(Records contained in a dataset)
--*--
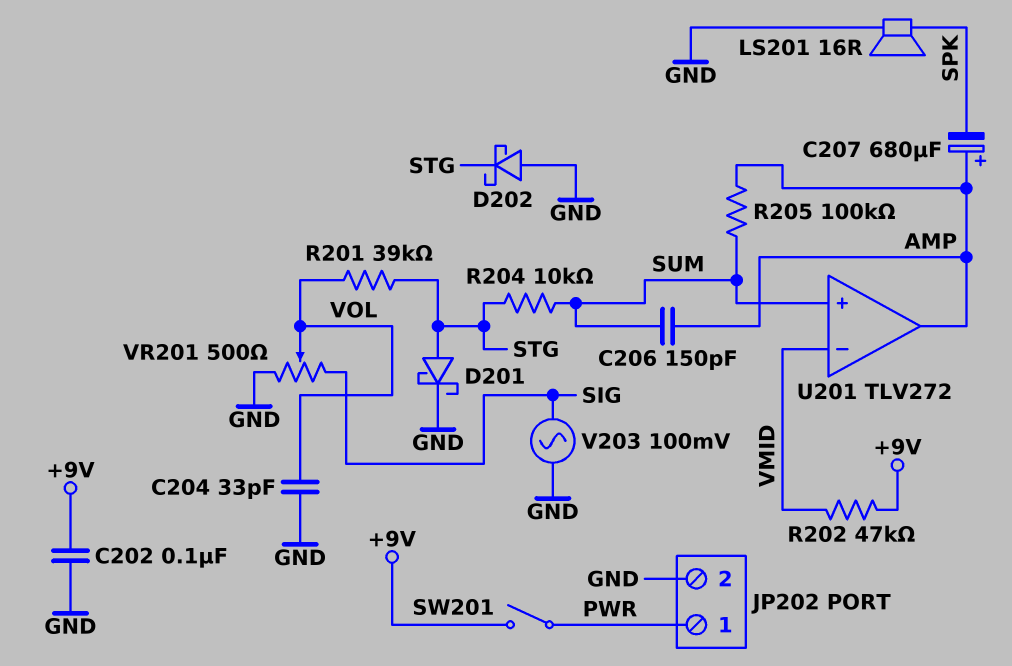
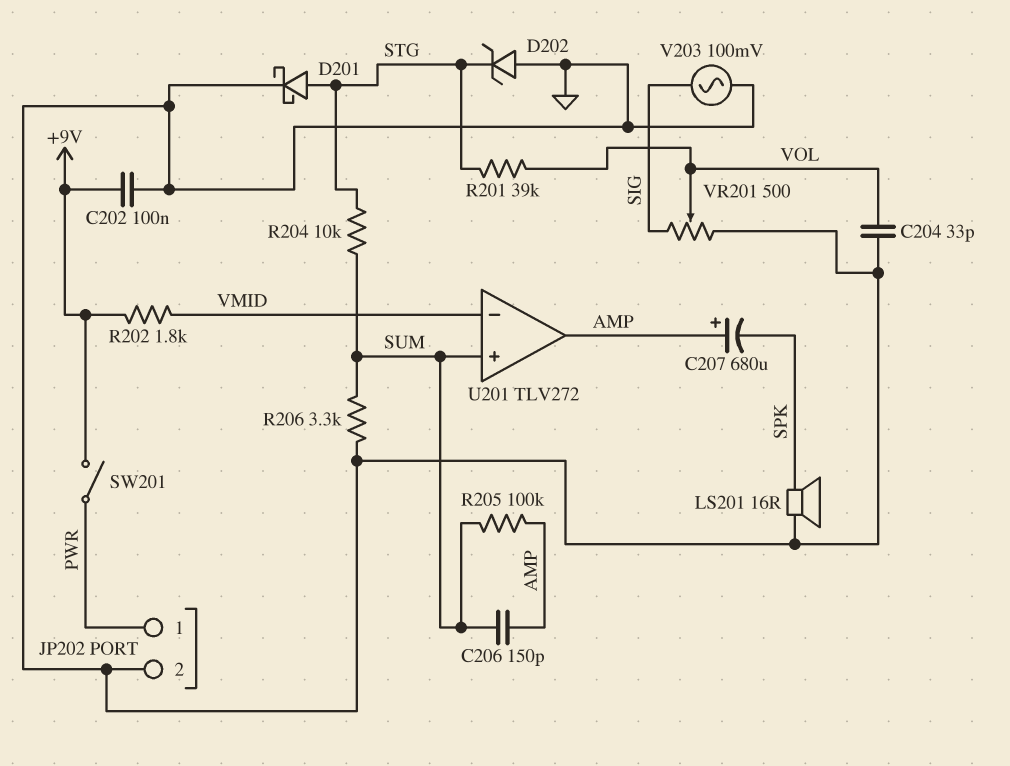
D202: schottky (A GND, K STG) -> zener (A GND, K STG)
R202: 47k (+9V, VMID) -> 1.8k (+9V, VMID)
R206: none -> 3.3k (GND, SUM)

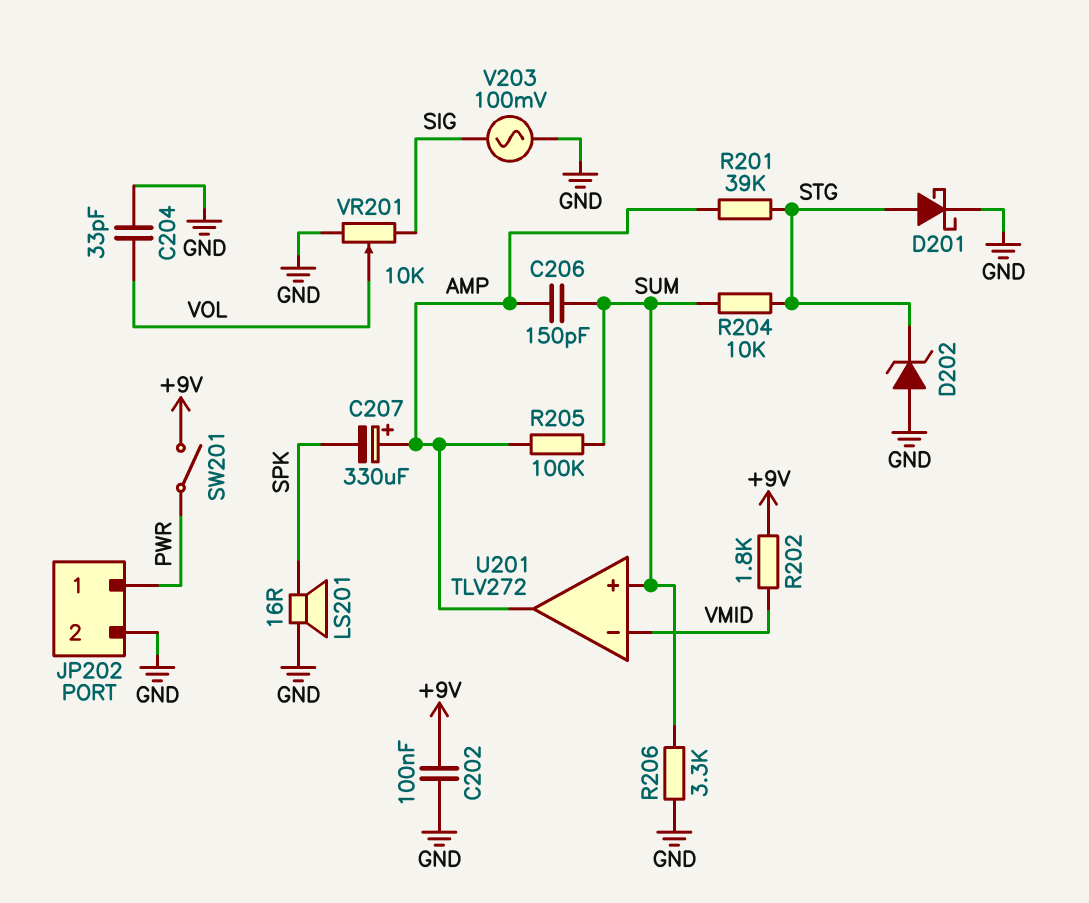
C207: 680uF (plus AMP, minus SPK) -> 330uF (plus AMP, minus SPK)
R201: 39k (STG, VOL) -> 39k (AMP, STG)
VR201: 500 (GND, SIG, wiper VOL) -> 10k (GND, SIG, wiper VOL)

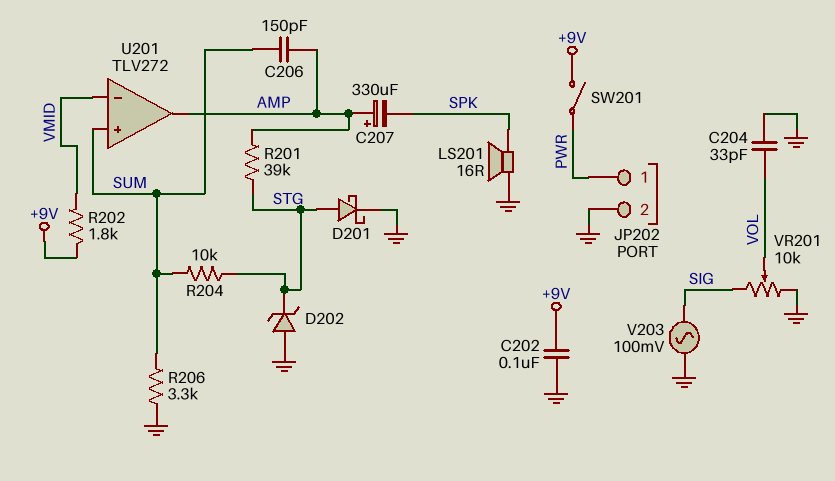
R205: 100k (AMP, SUM) -> none

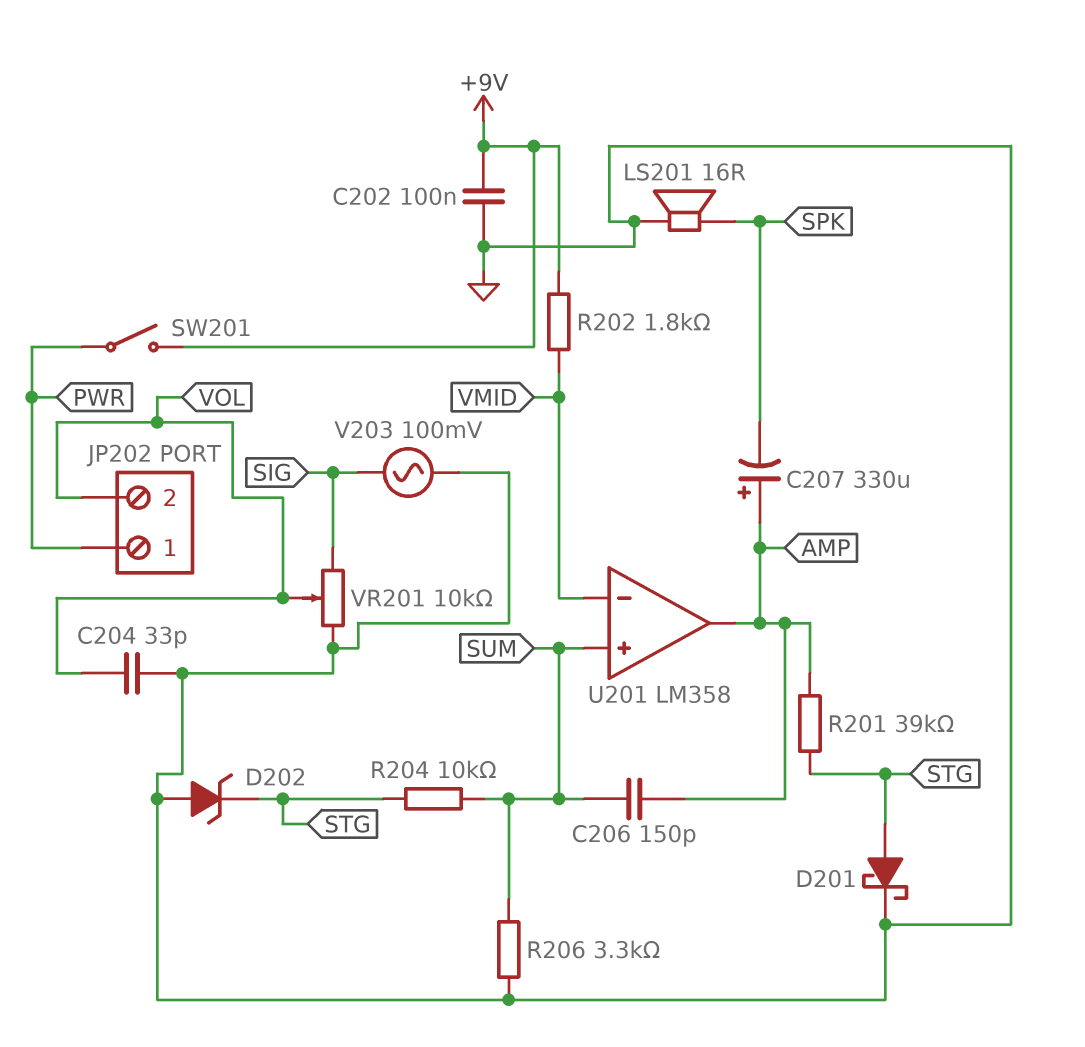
JP202 pin 2: GND -> VOL
U201: TLV272 -> LM358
--*--
__Task to complete__. From the line holding "VR201: 500 (GND, SIG, wiper" down to the final line of the entries above, print every line exactly. Pictures do not go in.

__Reply to the exercise__.
VR201: 500 (GND, SIG, wiper VOL) -> 10k (GND, SIG, wiper VOL)

R205: 100k (AMP, SUM) -> none

JP202 pin 2: GND -> VOL
U201: TLV272 -> LM358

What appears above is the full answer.